"""
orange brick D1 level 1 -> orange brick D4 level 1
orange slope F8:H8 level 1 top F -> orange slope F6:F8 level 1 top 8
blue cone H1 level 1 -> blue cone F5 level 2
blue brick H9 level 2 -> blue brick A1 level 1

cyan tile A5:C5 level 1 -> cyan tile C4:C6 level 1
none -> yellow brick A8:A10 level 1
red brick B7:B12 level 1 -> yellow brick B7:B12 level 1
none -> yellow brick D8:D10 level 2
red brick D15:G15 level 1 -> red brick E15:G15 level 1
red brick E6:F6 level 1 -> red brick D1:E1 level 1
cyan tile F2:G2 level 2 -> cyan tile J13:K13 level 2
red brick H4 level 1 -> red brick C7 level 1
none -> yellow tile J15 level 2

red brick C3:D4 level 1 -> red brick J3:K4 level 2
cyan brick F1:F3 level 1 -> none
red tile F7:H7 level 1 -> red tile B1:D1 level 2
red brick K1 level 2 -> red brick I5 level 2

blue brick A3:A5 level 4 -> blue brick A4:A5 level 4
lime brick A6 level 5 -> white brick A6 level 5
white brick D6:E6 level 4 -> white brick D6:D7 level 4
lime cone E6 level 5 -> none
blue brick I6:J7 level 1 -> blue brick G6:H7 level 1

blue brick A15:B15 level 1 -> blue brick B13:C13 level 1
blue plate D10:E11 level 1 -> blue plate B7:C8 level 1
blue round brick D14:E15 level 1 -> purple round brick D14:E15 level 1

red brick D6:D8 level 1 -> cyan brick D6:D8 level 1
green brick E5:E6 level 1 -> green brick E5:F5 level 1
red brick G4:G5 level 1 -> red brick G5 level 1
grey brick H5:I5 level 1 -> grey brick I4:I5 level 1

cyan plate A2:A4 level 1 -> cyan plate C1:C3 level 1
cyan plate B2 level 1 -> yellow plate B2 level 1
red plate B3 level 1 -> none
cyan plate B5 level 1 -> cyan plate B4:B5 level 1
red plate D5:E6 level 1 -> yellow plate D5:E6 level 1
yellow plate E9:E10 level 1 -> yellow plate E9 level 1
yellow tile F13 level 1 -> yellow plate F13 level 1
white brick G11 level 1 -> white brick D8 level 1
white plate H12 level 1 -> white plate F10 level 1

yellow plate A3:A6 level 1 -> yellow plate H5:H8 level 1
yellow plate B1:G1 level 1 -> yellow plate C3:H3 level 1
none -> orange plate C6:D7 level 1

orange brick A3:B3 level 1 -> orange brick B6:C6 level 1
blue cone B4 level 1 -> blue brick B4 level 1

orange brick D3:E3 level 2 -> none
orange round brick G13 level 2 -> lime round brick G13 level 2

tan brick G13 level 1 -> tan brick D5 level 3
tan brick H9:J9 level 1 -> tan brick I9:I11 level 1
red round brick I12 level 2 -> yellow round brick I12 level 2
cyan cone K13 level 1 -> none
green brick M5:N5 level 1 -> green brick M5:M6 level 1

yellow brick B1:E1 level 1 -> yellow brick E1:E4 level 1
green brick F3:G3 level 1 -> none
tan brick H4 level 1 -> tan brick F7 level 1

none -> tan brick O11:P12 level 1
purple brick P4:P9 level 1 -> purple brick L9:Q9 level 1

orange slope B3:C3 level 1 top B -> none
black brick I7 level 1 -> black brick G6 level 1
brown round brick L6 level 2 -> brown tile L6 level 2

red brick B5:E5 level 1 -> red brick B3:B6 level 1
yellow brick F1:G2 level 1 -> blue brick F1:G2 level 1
"""
## WHAT NEEDS TO BE DONE
All lines from the one with "white brick G11" through the final line of the listing above are to be restated word for word; the lines before it are left out.

## OUTPUT
white brick G11 level 1 -> white brick D8 level 1
white plate H12 level 1 -> white plate F10 level 1

yellow plate A3:A6 level 1 -> yellow plate H5:H8 level 1
yellow plate B1:G1 level 1 -> yellow plate C3:H3 level 1
none -> orange plate C6:D7 level 1

orange brick A3:B3 level 1 -> orange brick B6:C6 level 1
blue cone B4 level 1 -> blue brick B4 level 1

orange brick D3:E3 level 2 -> none
orange round brick G13 level 2 -> lime round brick G13 level 2

tan brick G13 level 1 -> tan brick D5 level 3
tan brick H9:J9 level 1 -> tan brick I9:I11 level 1
red round brick I12 level 2 -> yellow round brick I12 level 2
cyan cone K13 level 1 -> none
green brick M5:N5 level 1 -> green brick M5:M6 level 1

yellow brick B1:E1 level 1 -> yellow brick E1:E4 level 1
green brick F3:G3 level 1 -> none
tan brick H4 level 1 -> tan brick F7 level 1

none -> tan brick O11:P12 level 1
purple brick P4:P9 level 1 -> purple brick L9:Q9 level 1

orange slope B3:C3 level 1 top B -> none
black brick I7 level 1 -> black brick G6 level 1
brown round brick L6 level 2 -> brown tile L6 level 2

red brick B5:E5 level 1 -> red brick B3:B6 level 1
yellow brick F1:G2 level 1 -> blue brick F1:G2 level 1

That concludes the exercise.